### THE PROBLEM:
Every line from the one that contains "D5: schottky (A" to the end of the records must be restated word for word. No other line belongs in the answer.

• • • • •

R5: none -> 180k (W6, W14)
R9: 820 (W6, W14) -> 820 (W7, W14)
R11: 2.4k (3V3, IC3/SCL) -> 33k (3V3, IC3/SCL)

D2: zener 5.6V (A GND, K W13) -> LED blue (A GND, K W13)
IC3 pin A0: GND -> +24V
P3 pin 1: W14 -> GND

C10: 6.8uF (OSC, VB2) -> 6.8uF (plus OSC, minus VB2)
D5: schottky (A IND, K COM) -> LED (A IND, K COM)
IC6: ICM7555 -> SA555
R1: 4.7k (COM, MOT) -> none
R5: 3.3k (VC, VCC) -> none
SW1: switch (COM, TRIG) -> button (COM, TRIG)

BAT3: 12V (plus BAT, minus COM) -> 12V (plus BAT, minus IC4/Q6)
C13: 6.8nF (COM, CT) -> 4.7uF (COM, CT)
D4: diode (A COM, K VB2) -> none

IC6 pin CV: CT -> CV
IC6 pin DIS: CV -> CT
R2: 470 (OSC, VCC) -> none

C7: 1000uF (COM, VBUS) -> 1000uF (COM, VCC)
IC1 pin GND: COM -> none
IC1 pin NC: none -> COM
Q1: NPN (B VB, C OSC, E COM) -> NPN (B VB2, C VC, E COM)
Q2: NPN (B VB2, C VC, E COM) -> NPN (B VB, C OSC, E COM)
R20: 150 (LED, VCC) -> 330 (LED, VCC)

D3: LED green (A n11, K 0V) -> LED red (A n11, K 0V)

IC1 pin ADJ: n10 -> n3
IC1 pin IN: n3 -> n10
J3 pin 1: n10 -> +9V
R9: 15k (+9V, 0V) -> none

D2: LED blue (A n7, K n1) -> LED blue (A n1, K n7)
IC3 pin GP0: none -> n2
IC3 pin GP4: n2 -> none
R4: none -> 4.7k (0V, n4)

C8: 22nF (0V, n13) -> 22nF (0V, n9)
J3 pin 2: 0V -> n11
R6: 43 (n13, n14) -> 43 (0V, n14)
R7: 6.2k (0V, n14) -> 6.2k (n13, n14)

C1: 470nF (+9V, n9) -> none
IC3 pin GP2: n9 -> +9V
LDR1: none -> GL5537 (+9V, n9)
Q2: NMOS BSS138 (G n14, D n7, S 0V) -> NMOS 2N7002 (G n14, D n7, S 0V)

• • • • •

### ANSWER SPACE:
D5: schottky (A IND, K COM) -> LED (A IND, K COM)
IC6: ICM7555 -> SA555
R1: 4.7k (COM, MOT) -> none
R5: 3.3k (VC, VCC) -> none
SW1: switch (COM, TRIG) -> button (COM, TRIG)

BAT3: 12V (plus BAT, minus COM) -> 12V (plus BAT, minus IC4/Q6)
C13: 6.8nF (COM, CT) -> 4.7uF (COM, CT)
D4: diode (A COM, K VB2) -> none

IC6 pin CV: CT -> CV
IC6 pin DIS: CV -> CT
R2: 470 (OSC, VCC) -> none

C7: 1000uF (COM, VBUS) -> 1000uF (COM, VCC)
IC1 pin GND: COM -> none
IC1 pin NC: none -> COM
Q1: NPN (B VB, C OSC, E COM) -> NPN (B VB2, C VC, E COM)
Q2: NPN (B VB2, C VC, E COM) -> NPN (B VB, C OSC, E COM)
R20: 150 (LED, VCC) -> 330 (LED, VCC)

D3: LED green (A n11, K 0V) -> LED red (A n11, K 0V)

IC1 pin ADJ: n10 -> n3
IC1 pin IN: n3 -> n10
J3 pin 1: n10 -> +9V
R9: 15k (+9V, 0V) -> none

D2: LED blue (A n7, K n1) -> LED blue (A n1, K n7)
IC3 pin GP0: none -> n2
IC3 pin GP4: n2 -> none
R4: none -> 4.7k (0V, n4)

C8: 22nF (0V, n13) -> 22nF (0V, n9)
J3 pin 2: 0V -> n11
R6: 43 (n13, n14) -> 43 (0V, n14)
R7: 6.2k (0V, n14) -> 6.2k (n13, n14)

C1: 470nF (+9V, n9) -> none
IC3 pin GP2: n9 -> +9V
LDR1: none -> GL5537 (+9V, n9)
Q2: NMOS BSS138 (G n14, D n7, S 0V) -> NMOS 2N7002 (G n14, D n7, S 0V)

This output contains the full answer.